(Structured diff data)
+++

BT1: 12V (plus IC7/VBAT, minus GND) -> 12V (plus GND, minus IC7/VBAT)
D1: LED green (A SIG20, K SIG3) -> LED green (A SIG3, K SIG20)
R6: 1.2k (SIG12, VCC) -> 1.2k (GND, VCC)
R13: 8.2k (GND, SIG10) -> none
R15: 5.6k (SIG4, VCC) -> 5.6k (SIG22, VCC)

+++

WHAT THIS TASK INVOLVES
Give the entries again in full, with nothing changed.

TASK OUTPUT
BT1: 12V (plus IC7/VBAT, minus GND) -> 12V (plus GND, minus IC7/VBAT)
D1: LED green (A SIG20, K SIG3) -> LED green (A SIG3, K SIG20)
R6: 1.2k (SIG12, VCC) -> 1.2k (GND, VCC)
R13: 8.2k (GND, SIG10) -> none
R15: 5.6k (SIG4, VCC) -> 5.6k (SIG22, VCC)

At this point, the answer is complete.